*The problem*. From the entries below, copy every line holding the word "left".

*Data to examine*.

^^^^

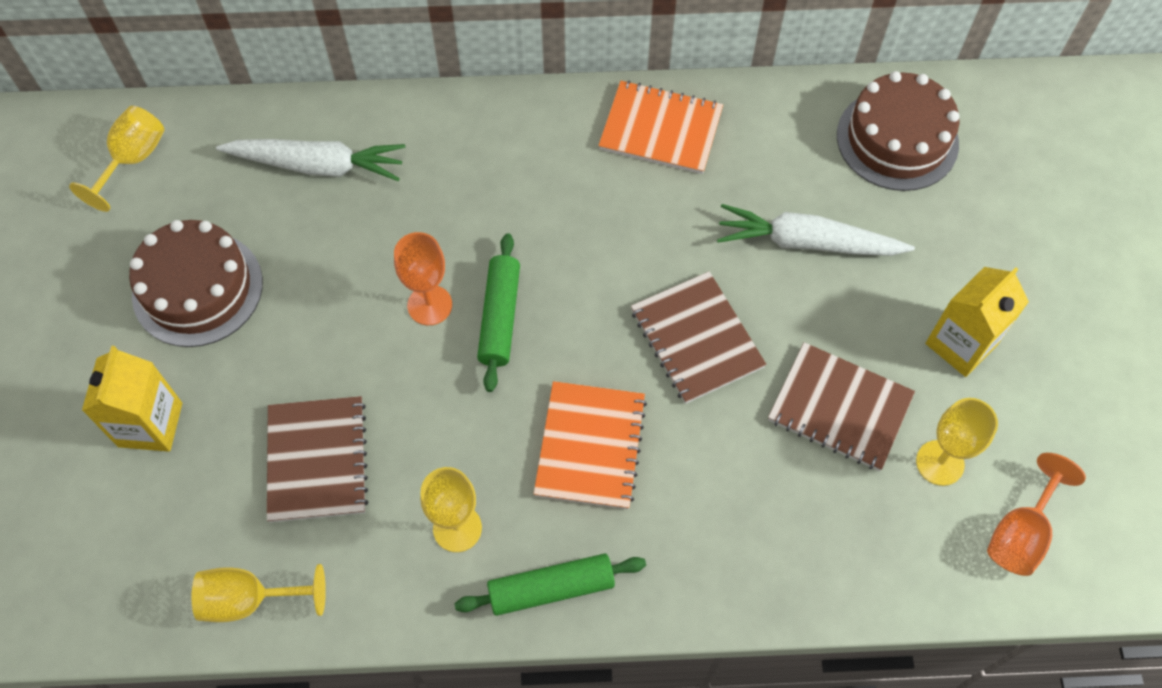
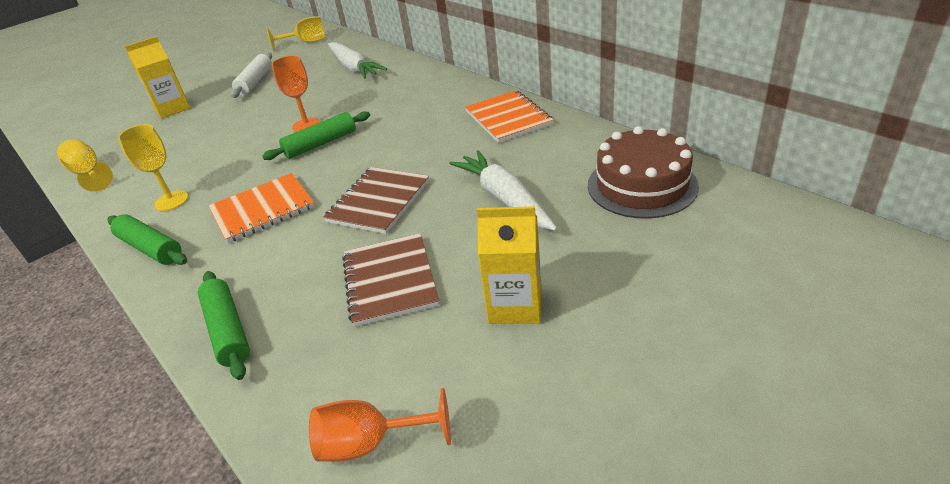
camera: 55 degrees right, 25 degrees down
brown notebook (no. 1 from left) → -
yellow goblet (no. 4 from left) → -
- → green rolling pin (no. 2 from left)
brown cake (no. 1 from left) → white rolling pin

^^^^

*Task output*.
brown notebook (no. 1 from left) → -
yellow goblet (no. 4 from left) → -
- → green rolling pin (no. 2 from left)
brown cake (no. 1 from left) → white rolling pin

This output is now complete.